# Task details:
Copy the entries from the line with "Give the centreline" to the line with "road 2 (track): [(167,0),(265,103)]", with both of those lines included. Leave the pictures out of your copy.
— start of Data —
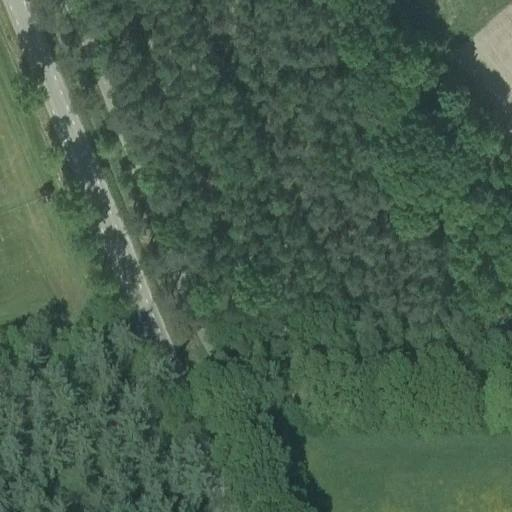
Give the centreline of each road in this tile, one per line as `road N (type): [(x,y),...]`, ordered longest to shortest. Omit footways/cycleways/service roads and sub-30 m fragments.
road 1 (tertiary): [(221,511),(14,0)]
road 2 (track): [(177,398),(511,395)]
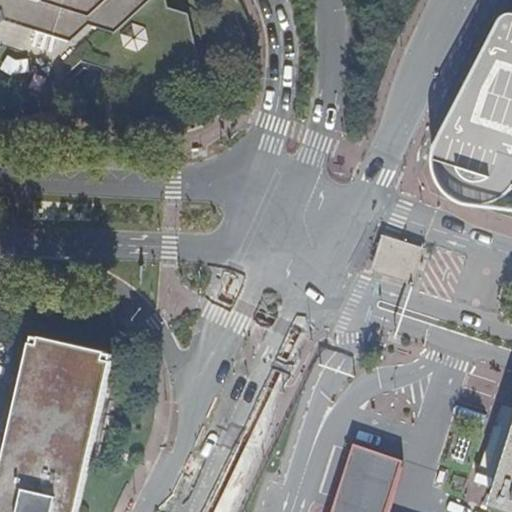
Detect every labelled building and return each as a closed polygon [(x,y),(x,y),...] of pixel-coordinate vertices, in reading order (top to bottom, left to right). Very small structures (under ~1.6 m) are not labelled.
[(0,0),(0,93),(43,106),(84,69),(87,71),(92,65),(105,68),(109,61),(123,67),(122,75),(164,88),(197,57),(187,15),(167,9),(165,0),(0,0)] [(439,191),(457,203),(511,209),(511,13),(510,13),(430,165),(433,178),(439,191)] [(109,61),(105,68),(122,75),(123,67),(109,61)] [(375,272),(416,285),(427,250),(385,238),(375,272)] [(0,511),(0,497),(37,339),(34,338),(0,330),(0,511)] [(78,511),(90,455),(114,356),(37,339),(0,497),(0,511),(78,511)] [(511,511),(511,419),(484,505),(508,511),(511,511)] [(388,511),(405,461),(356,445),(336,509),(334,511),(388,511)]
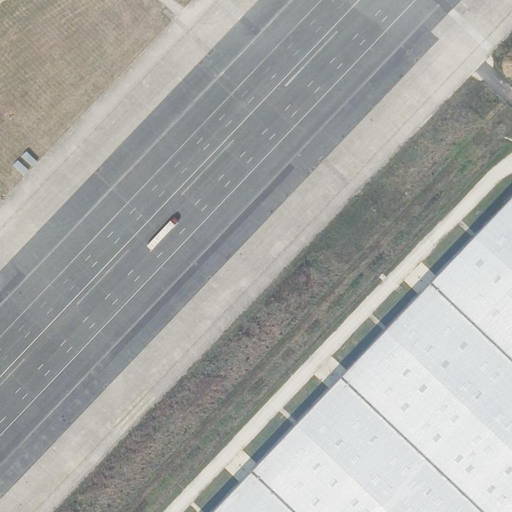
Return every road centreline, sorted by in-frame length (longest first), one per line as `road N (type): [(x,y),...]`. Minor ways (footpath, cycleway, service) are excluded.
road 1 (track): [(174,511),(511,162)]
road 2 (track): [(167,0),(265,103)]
— end of Data —
— start of Data —
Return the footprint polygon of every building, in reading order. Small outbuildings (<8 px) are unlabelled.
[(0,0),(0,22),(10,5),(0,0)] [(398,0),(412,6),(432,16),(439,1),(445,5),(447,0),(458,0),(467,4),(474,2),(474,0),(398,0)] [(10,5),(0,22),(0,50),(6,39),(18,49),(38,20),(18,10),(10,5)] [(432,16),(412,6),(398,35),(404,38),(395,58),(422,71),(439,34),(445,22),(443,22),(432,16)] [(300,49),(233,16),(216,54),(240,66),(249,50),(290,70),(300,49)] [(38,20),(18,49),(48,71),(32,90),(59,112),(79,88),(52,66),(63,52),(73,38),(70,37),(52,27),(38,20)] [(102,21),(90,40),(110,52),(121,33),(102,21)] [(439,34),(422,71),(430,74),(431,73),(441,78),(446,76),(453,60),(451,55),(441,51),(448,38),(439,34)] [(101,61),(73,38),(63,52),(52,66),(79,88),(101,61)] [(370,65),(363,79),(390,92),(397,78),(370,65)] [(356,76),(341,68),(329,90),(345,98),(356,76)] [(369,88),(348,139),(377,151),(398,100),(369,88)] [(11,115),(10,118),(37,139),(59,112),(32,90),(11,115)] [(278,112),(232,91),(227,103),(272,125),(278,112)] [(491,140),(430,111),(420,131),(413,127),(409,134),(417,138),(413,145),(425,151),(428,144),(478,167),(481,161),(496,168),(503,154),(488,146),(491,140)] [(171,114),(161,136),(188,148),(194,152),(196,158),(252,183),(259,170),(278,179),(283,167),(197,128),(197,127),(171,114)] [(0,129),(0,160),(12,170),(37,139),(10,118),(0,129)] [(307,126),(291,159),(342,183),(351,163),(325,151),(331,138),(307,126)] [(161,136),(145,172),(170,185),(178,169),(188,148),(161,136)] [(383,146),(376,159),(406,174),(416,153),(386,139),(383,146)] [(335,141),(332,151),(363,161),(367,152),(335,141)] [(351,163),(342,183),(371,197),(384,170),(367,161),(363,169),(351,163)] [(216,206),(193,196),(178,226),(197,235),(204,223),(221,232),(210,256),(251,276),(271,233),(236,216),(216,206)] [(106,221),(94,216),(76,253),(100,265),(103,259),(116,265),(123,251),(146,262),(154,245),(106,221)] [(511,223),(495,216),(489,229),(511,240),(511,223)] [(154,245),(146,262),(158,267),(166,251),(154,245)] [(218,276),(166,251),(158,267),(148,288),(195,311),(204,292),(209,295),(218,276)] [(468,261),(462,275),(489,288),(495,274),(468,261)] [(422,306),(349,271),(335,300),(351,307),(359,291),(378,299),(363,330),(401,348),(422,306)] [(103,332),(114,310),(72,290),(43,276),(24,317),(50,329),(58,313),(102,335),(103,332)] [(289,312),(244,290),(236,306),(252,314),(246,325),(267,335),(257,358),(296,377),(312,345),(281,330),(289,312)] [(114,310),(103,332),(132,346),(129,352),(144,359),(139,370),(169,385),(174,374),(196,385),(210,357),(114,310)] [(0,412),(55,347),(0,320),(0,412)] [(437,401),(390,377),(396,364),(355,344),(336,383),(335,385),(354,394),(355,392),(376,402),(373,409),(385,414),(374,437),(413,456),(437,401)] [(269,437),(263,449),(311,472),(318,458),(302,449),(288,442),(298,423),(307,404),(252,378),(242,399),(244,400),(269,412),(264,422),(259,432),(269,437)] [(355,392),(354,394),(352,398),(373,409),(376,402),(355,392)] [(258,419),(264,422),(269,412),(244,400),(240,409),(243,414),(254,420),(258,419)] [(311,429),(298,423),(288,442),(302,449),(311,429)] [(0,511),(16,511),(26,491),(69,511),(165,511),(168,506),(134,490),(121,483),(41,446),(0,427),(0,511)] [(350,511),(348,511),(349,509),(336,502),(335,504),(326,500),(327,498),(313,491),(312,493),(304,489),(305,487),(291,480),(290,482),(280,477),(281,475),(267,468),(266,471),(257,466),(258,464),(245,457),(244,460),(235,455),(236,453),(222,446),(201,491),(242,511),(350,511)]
— end of Data —
# Finished task:
Give the centreline of each road in this tile, one per line as `road N (type): [(x,y),...]`, ordered longest to shortest. Omit footways/cycleways/service roads and sub-30 m fragments.
road 1 (tertiary): [(221,511),(14,0)]
road 2 (track): [(177,398),(511,395)]
Detect every labelled building and return each as a closed polygon [(x,y),(x,y),...] of pixel-coordinate vertices, in reading order (top to bottom, left to right). Very small structures (under ~1.6 m) are not labelled.
[(0,0),(0,93),(43,106),(84,69),(87,71),(92,65),(105,68),(109,61),(123,67),(122,75),(164,88),(197,57),(187,15),(167,9),(165,0),(0,0)] [(439,191),(457,203),(511,209),(511,13),(510,13),(430,165),(433,178),(439,191)] [(109,61),(105,68),(122,75),(123,67),(109,61)] [(375,272),(416,285),(427,250),(385,238),(375,272)] [(0,511),(0,497),(37,339),(34,338),(0,330),(0,511)] [(78,511),(90,455),(114,356),(37,339),(0,497),(0,511),(78,511)] [(511,511),(511,419),(484,505),(508,511),(511,511)] [(388,511),(405,461),(356,445),(336,509),(334,511),(388,511)]
Return every road centreline, sorted by in-frame length (longest first), one per line as `road N (type): [(x,y),...]`. Minor ways (footpath, cycleway, service) are excluded.
road 1 (track): [(174,511),(511,162)]
road 2 (track): [(167,0),(265,103)]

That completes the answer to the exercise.